▶ **Task to complete**: Write out the listing below in its entirety, minus the pictures, without changing a word.

▶ **Given data**:
* * *

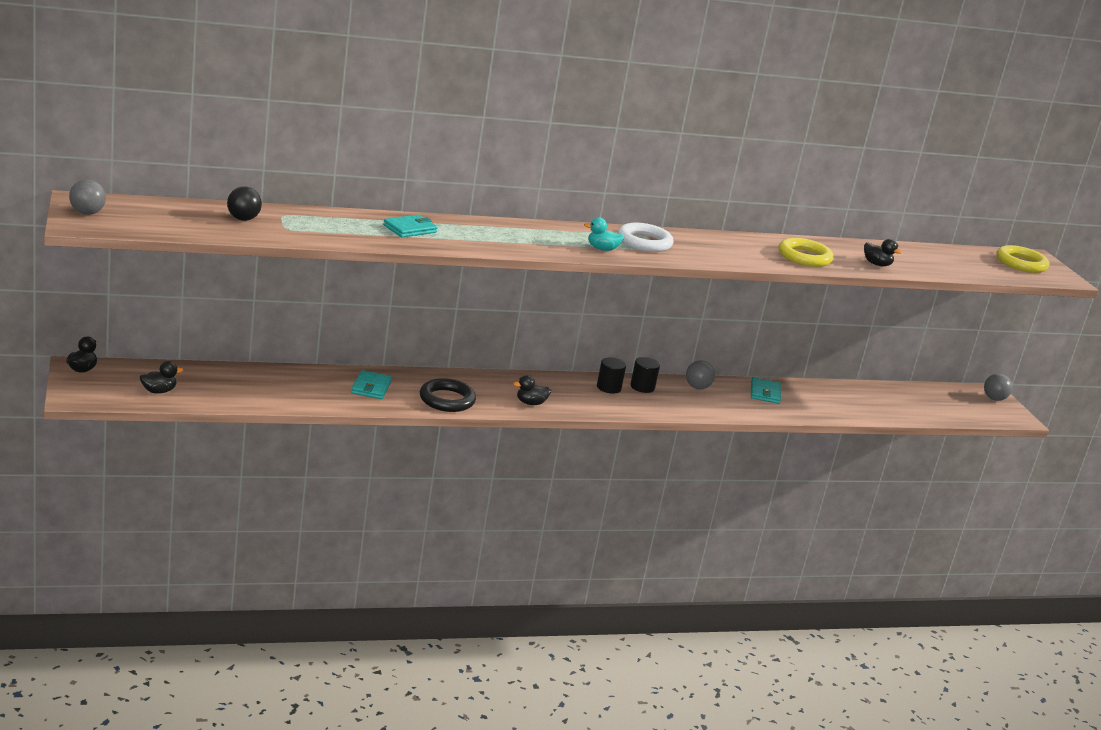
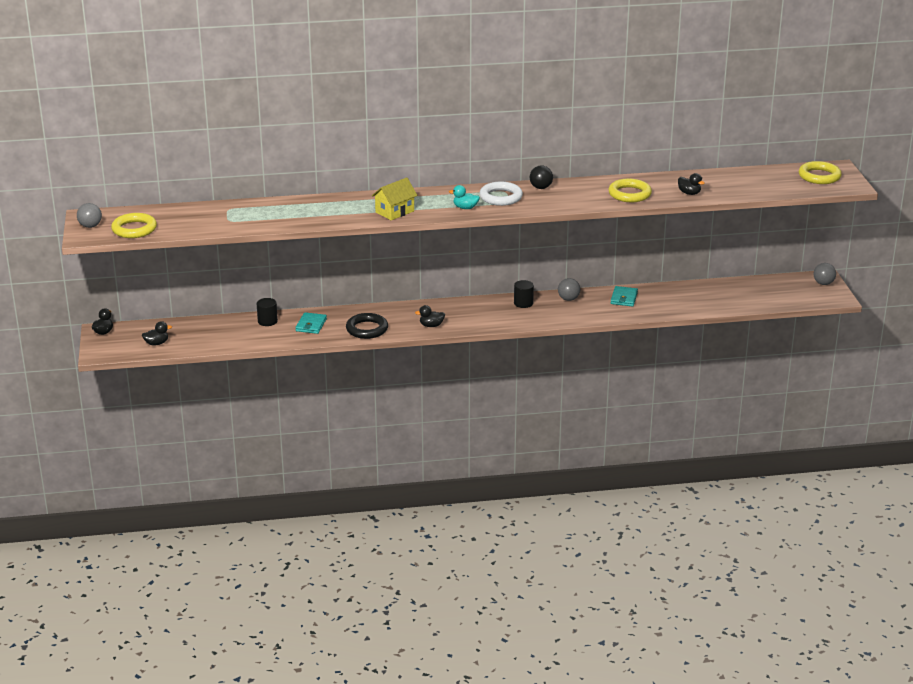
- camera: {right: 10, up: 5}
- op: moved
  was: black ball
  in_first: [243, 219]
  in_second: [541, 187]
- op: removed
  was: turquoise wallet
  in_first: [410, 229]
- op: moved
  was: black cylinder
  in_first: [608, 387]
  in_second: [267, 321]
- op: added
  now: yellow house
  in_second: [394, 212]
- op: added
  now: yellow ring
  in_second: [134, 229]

* * *

▶ **Finished task**:
- camera: {right: 10, up: 5}
- op: moved
  was: black ball
  in_first: [243, 219]
  in_second: [541, 187]
- op: removed
  was: turquoise wallet
  in_first: [410, 229]
- op: moved
  was: black cylinder
  in_first: [608, 387]
  in_second: [267, 321]
- op: added
  now: yellow house
  in_second: [394, 212]
- op: added
  now: yellow ring
  in_second: [134, 229]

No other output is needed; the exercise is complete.